• Assigned task
Among the lines below, count those with "white". Give only the number.
● ● ● ●
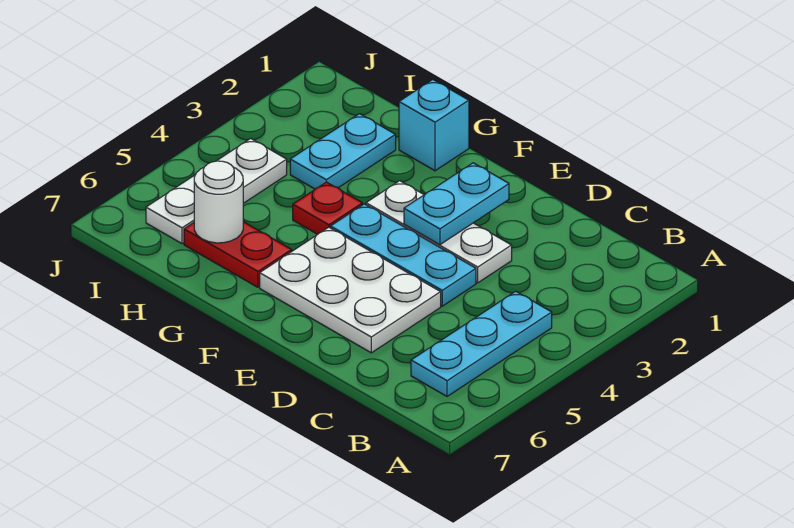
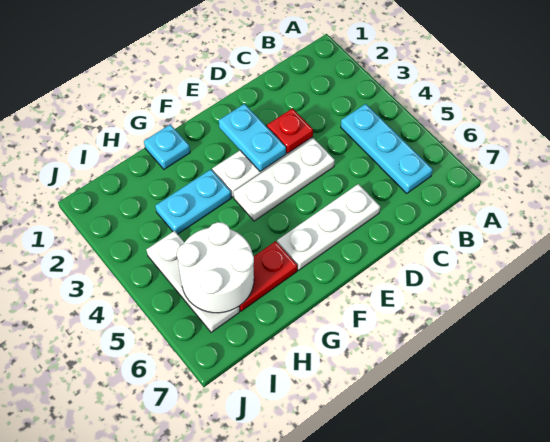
cyan plate D4:F4 level 1 -> white plate D4:F4 level 1
white plate D5:F6 level 1 -> white plate D6:F6 level 1
cyan brick G1 level 1 -> cyan plate G1 level 1
red plate G4 level 1 -> red plate D3 level 2
cyan plate H2:H3 level 1 -> cyan plate G3:H3 level 1
white round brick H6 level 2 -> white round brick H5:I6 level 2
● ● ● ●
• Your response
3